> **Task directions**
Repeat each record exactly. Any picture gets left out.

> **Data for processing**

========

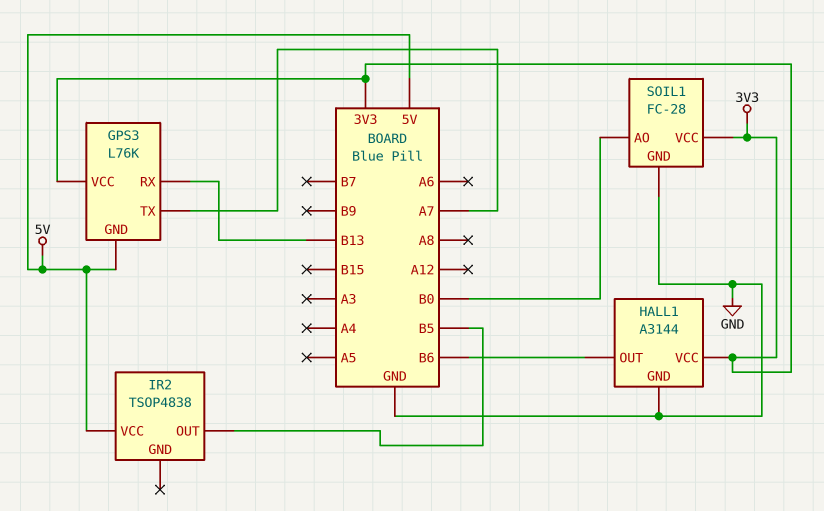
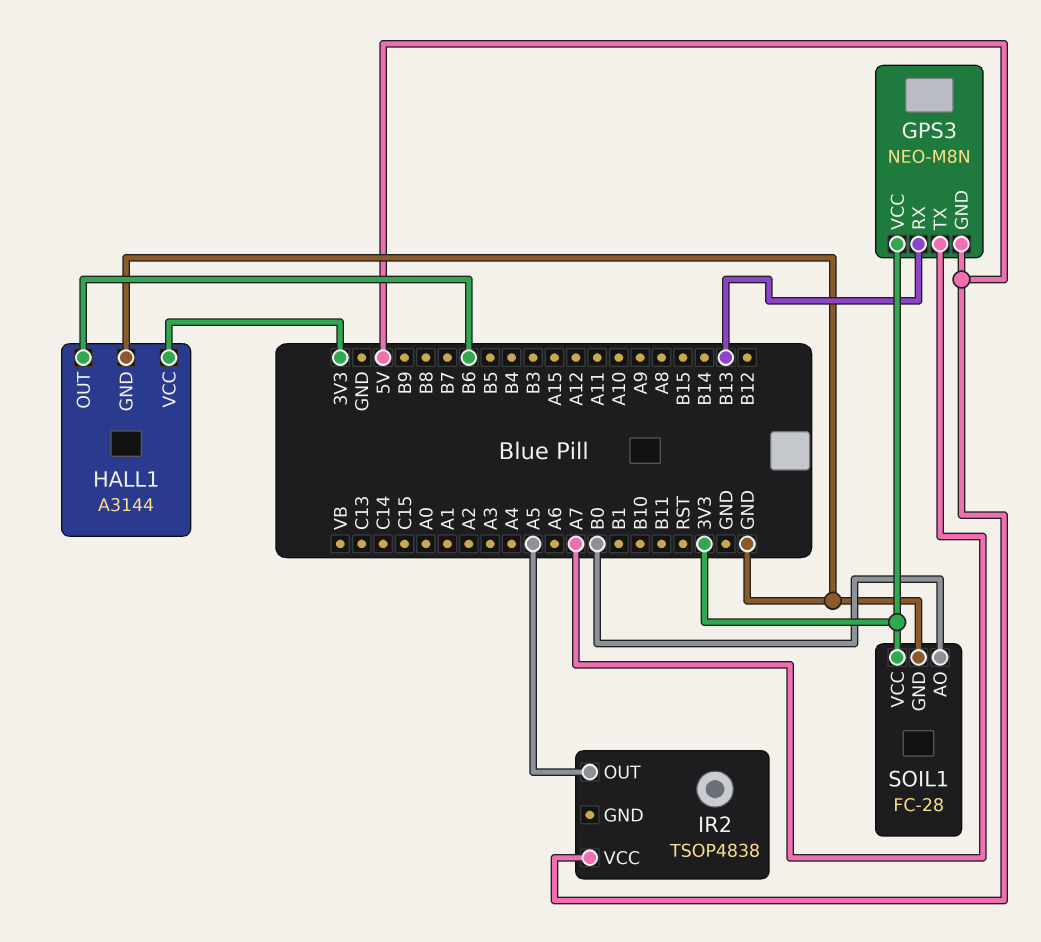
GPS3: L76K -> NEO-M8N
IR2 pin OUT: B5 -> A5

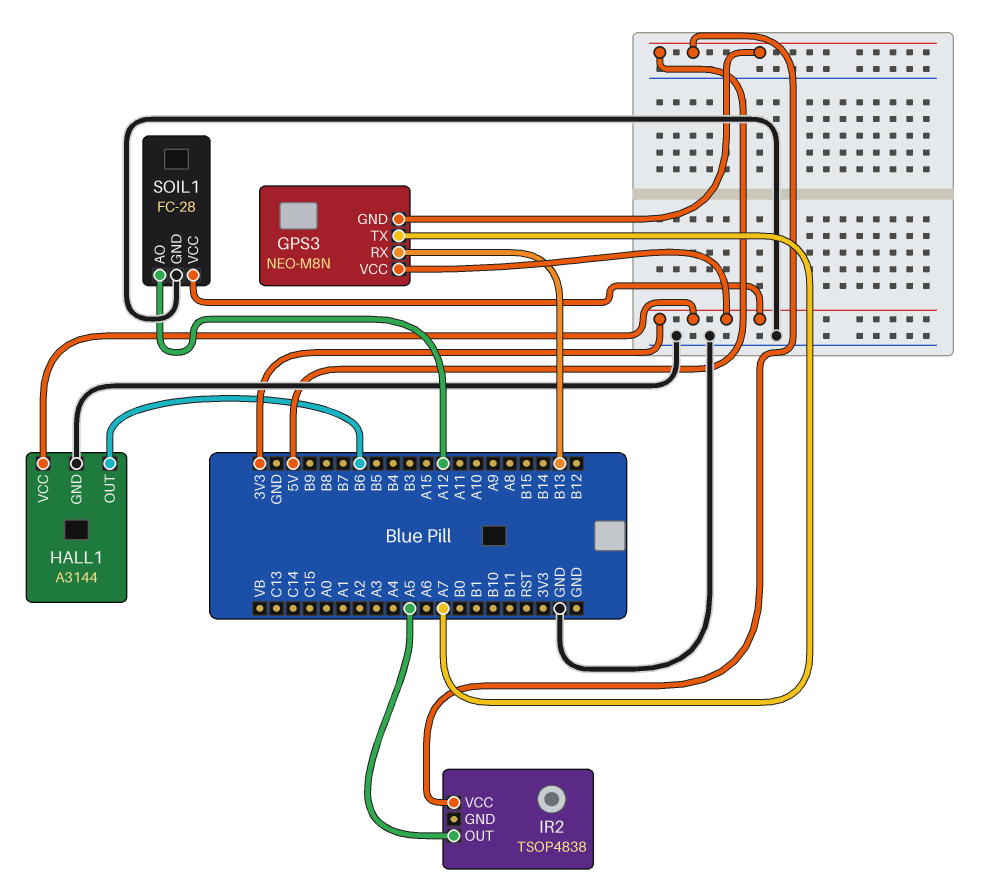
SOIL1 pin AO: B0 -> A12

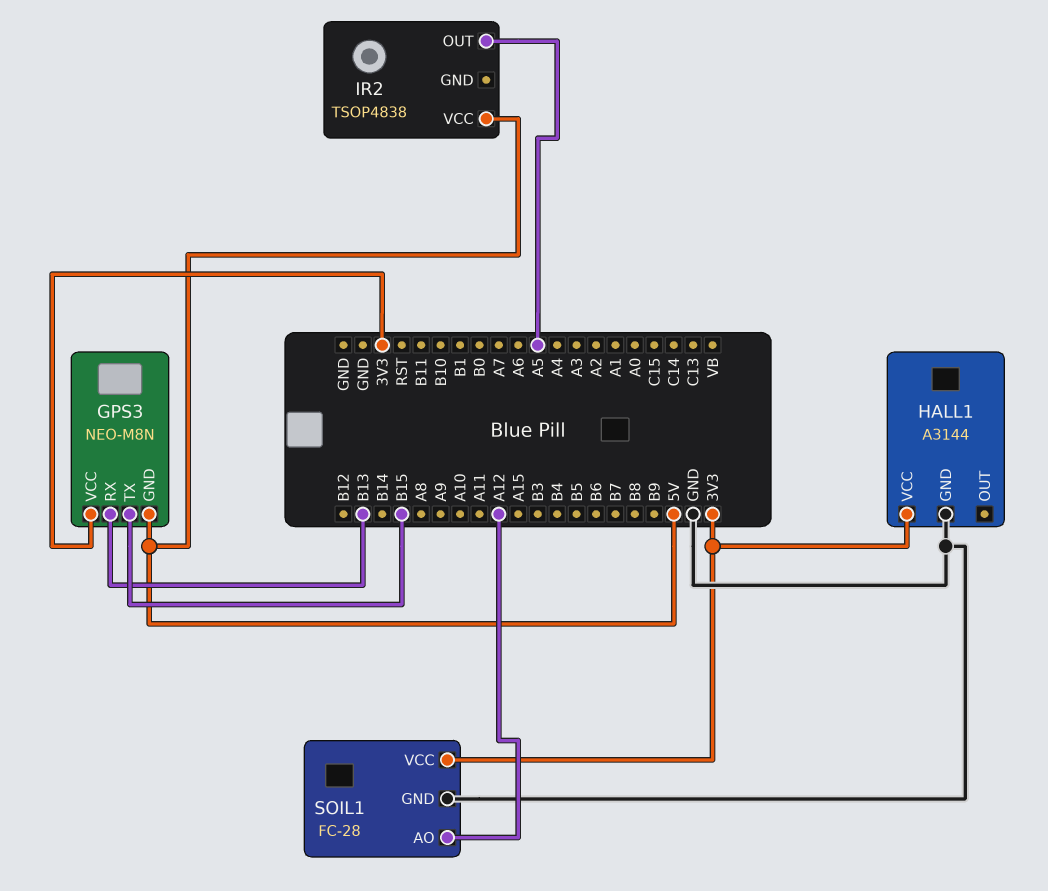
GPS3 pin TX: A7 -> B15
HALL1 pin OUT: B6 -> none

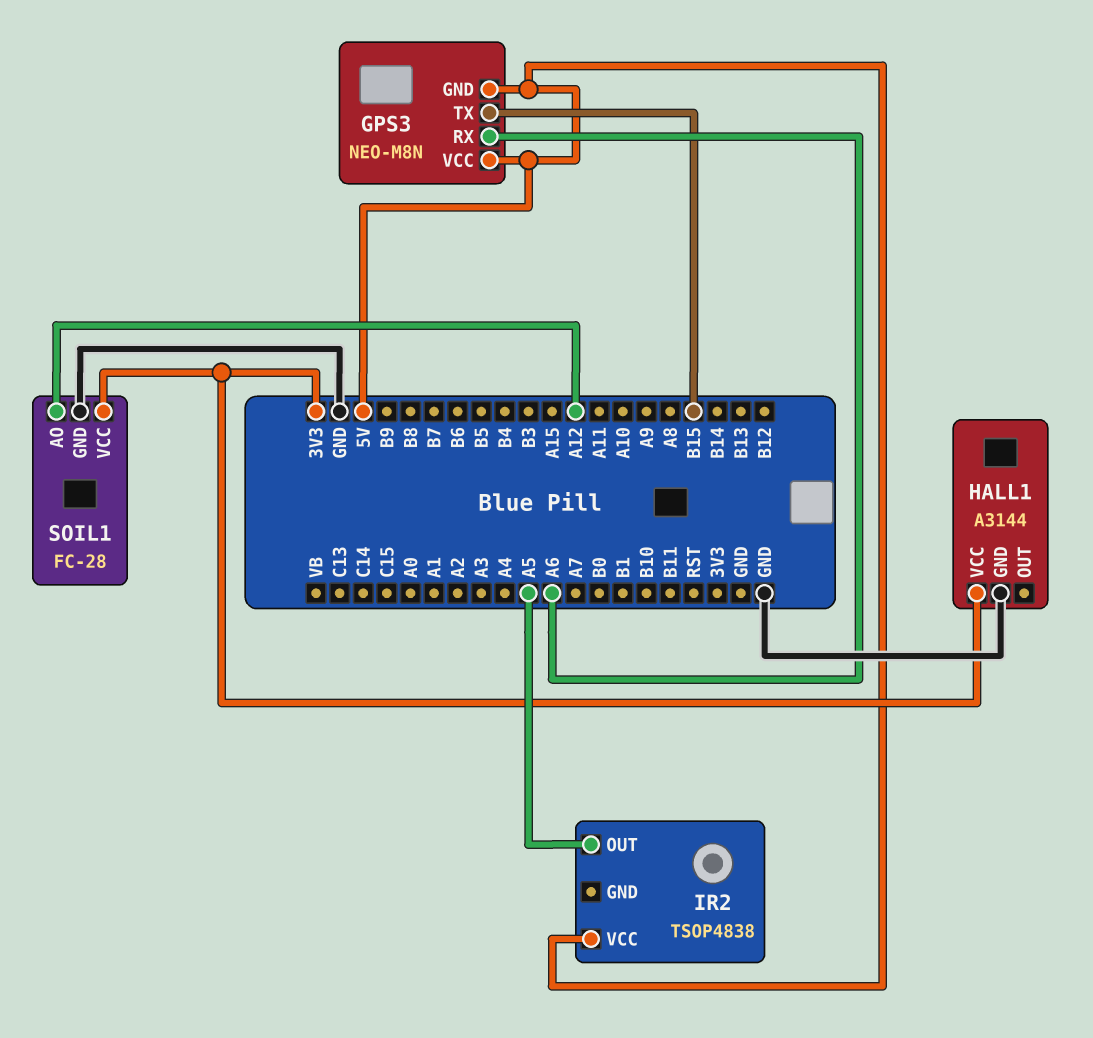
GPS3 pin RX: B13 -> A6
GPS3 pin VCC: 3V3 -> 5V

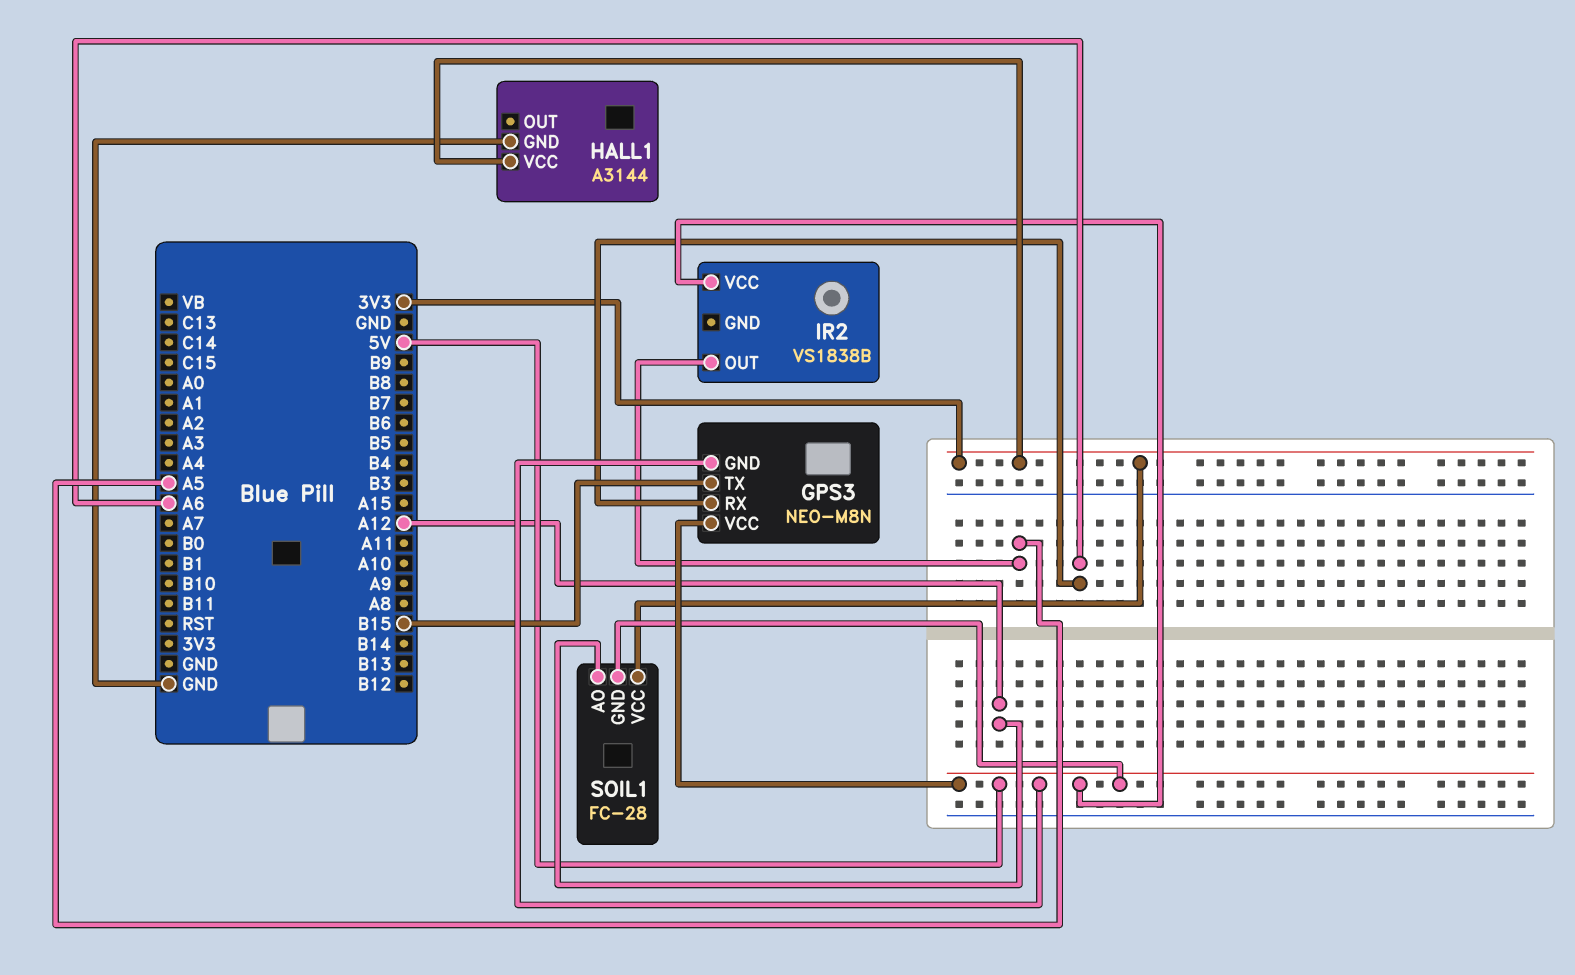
IR2: TSOP4838 -> VS1838B
SOIL1 pin GND: GND -> 5V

========

> **Solution to this exercise**
GPS3: L76K -> NEO-M8N
IR2 pin OUT: B5 -> A5

SOIL1 pin AO: B0 -> A12

GPS3 pin TX: A7 -> B15
HALL1 pin OUT: B6 -> none

GPS3 pin RX: B13 -> A6
GPS3 pin VCC: 3V3 -> 5V

IR2: TSOP4838 -> VS1838B
SOIL1 pin GND: GND -> 5V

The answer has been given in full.